WORK ORDER: Give back every line of the data, transcribed exactly.

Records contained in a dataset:
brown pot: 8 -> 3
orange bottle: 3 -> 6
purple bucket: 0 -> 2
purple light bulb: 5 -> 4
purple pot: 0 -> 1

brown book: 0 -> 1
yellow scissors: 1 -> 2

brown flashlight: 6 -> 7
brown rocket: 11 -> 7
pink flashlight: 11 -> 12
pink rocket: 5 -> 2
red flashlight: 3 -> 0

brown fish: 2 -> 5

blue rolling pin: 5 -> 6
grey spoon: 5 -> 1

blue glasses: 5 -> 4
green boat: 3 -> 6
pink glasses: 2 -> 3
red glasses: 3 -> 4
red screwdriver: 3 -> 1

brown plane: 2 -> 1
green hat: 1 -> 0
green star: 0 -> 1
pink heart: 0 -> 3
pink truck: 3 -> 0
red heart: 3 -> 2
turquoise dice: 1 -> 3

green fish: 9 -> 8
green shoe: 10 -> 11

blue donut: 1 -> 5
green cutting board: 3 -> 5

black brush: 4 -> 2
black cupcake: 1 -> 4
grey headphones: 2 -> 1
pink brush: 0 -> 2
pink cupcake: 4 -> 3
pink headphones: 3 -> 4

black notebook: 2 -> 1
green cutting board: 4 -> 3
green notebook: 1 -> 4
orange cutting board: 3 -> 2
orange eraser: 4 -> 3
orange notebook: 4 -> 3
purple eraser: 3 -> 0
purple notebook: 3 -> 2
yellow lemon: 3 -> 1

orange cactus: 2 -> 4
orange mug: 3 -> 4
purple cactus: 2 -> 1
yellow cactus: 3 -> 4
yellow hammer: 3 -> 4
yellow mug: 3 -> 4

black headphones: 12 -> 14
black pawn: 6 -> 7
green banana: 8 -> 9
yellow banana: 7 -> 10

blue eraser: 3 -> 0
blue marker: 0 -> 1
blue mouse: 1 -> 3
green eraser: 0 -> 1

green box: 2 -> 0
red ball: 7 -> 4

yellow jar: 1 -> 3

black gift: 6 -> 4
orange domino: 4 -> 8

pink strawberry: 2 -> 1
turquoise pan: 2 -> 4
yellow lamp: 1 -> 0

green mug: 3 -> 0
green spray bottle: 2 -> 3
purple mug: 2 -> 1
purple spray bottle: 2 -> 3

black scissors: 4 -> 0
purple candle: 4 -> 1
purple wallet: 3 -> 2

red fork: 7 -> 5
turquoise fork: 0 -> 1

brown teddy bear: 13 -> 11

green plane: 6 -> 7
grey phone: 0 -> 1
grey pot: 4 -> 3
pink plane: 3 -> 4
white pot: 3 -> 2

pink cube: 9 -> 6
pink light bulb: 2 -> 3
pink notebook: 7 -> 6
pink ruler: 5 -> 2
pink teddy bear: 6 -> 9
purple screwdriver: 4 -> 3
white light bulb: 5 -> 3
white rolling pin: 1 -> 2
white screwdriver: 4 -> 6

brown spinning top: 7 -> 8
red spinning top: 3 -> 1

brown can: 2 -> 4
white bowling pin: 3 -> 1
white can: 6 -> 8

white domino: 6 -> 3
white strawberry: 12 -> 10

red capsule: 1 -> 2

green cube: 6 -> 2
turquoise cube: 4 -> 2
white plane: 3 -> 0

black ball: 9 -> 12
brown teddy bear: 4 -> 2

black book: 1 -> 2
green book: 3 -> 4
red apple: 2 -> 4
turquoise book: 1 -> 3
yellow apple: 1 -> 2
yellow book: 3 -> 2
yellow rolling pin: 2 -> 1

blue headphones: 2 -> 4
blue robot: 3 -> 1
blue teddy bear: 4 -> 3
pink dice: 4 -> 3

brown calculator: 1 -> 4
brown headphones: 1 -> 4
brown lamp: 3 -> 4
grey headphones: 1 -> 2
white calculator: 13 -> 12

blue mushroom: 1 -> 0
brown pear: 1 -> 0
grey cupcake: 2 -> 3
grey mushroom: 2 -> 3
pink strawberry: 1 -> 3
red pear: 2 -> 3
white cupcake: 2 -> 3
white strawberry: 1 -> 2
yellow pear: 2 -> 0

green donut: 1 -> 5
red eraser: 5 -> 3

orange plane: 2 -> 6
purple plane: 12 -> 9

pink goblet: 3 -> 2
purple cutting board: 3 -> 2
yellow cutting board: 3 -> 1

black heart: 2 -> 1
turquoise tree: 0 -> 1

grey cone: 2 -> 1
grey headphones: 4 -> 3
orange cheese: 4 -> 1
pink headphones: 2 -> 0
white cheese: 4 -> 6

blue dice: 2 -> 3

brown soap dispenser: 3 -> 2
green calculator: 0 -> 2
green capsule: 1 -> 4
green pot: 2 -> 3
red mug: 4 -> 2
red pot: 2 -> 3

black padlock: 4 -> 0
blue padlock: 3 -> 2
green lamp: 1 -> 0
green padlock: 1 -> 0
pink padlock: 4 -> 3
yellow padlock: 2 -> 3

ANSWER TO THE EXERCISE:
brown pot: 8 -> 3
orange bottle: 3 -> 6
purple bucket: 0 -> 2
purple light bulb: 5 -> 4
purple pot: 0 -> 1

brown book: 0 -> 1
yellow scissors: 1 -> 2

brown flashlight: 6 -> 7
brown rocket: 11 -> 7
pink flashlight: 11 -> 12
pink rocket: 5 -> 2
red flashlight: 3 -> 0

brown fish: 2 -> 5

blue rolling pin: 5 -> 6
grey spoon: 5 -> 1

blue glasses: 5 -> 4
green boat: 3 -> 6
pink glasses: 2 -> 3
red glasses: 3 -> 4
red screwdriver: 3 -> 1

brown plane: 2 -> 1
green hat: 1 -> 0
green star: 0 -> 1
pink heart: 0 -> 3
pink truck: 3 -> 0
red heart: 3 -> 2
turquoise dice: 1 -> 3

green fish: 9 -> 8
green shoe: 10 -> 11

blue donut: 1 -> 5
green cutting board: 3 -> 5

black brush: 4 -> 2
black cupcake: 1 -> 4
grey headphones: 2 -> 1
pink brush: 0 -> 2
pink cupcake: 4 -> 3
pink headphones: 3 -> 4

black notebook: 2 -> 1
green cutting board: 4 -> 3
green notebook: 1 -> 4
orange cutting board: 3 -> 2
orange eraser: 4 -> 3
orange notebook: 4 -> 3
purple eraser: 3 -> 0
purple notebook: 3 -> 2
yellow lemon: 3 -> 1

orange cactus: 2 -> 4
orange mug: 3 -> 4
purple cactus: 2 -> 1
yellow cactus: 3 -> 4
yellow hammer: 3 -> 4
yellow mug: 3 -> 4

black headphones: 12 -> 14
black pawn: 6 -> 7
green banana: 8 -> 9
yellow banana: 7 -> 10

blue eraser: 3 -> 0
blue marker: 0 -> 1
blue mouse: 1 -> 3
green eraser: 0 -> 1

green box: 2 -> 0
red ball: 7 -> 4

yellow jar: 1 -> 3

black gift: 6 -> 4
orange domino: 4 -> 8

pink strawberry: 2 -> 1
turquoise pan: 2 -> 4
yellow lamp: 1 -> 0

green mug: 3 -> 0
green spray bottle: 2 -> 3
purple mug: 2 -> 1
purple spray bottle: 2 -> 3

black scissors: 4 -> 0
purple candle: 4 -> 1
purple wallet: 3 -> 2

red fork: 7 -> 5
turquoise fork: 0 -> 1

brown teddy bear: 13 -> 11

green plane: 6 -> 7
grey phone: 0 -> 1
grey pot: 4 -> 3
pink plane: 3 -> 4
white pot: 3 -> 2

pink cube: 9 -> 6
pink light bulb: 2 -> 3
pink notebook: 7 -> 6
pink ruler: 5 -> 2
pink teddy bear: 6 -> 9
purple screwdriver: 4 -> 3
white light bulb: 5 -> 3
white rolling pin: 1 -> 2
white screwdriver: 4 -> 6

brown spinning top: 7 -> 8
red spinning top: 3 -> 1

brown can: 2 -> 4
white bowling pin: 3 -> 1
white can: 6 -> 8

white domino: 6 -> 3
white strawberry: 12 -> 10

red capsule: 1 -> 2

green cube: 6 -> 2
turquoise cube: 4 -> 2
white plane: 3 -> 0

black ball: 9 -> 12
brown teddy bear: 4 -> 2

black book: 1 -> 2
green book: 3 -> 4
red apple: 2 -> 4
turquoise book: 1 -> 3
yellow apple: 1 -> 2
yellow book: 3 -> 2
yellow rolling pin: 2 -> 1

blue headphones: 2 -> 4
blue robot: 3 -> 1
blue teddy bear: 4 -> 3
pink dice: 4 -> 3

brown calculator: 1 -> 4
brown headphones: 1 -> 4
brown lamp: 3 -> 4
grey headphones: 1 -> 2
white calculator: 13 -> 12

blue mushroom: 1 -> 0
brown pear: 1 -> 0
grey cupcake: 2 -> 3
grey mushroom: 2 -> 3
pink strawberry: 1 -> 3
red pear: 2 -> 3
white cupcake: 2 -> 3
white strawberry: 1 -> 2
yellow pear: 2 -> 0

green donut: 1 -> 5
red eraser: 5 -> 3

orange plane: 2 -> 6
purple plane: 12 -> 9

pink goblet: 3 -> 2
purple cutting board: 3 -> 2
yellow cutting board: 3 -> 1

black heart: 2 -> 1
turquoise tree: 0 -> 1

grey cone: 2 -> 1
grey headphones: 4 -> 3
orange cheese: 4 -> 1
pink headphones: 2 -> 0
white cheese: 4 -> 6

blue dice: 2 -> 3

brown soap dispenser: 3 -> 2
green calculator: 0 -> 2
green capsule: 1 -> 4
green pot: 2 -> 3
red mug: 4 -> 2
red pot: 2 -> 3

black padlock: 4 -> 0
blue padlock: 3 -> 2
green lamp: 1 -> 0
green padlock: 1 -> 0
pink padlock: 4 -> 3
yellow padlock: 2 -> 3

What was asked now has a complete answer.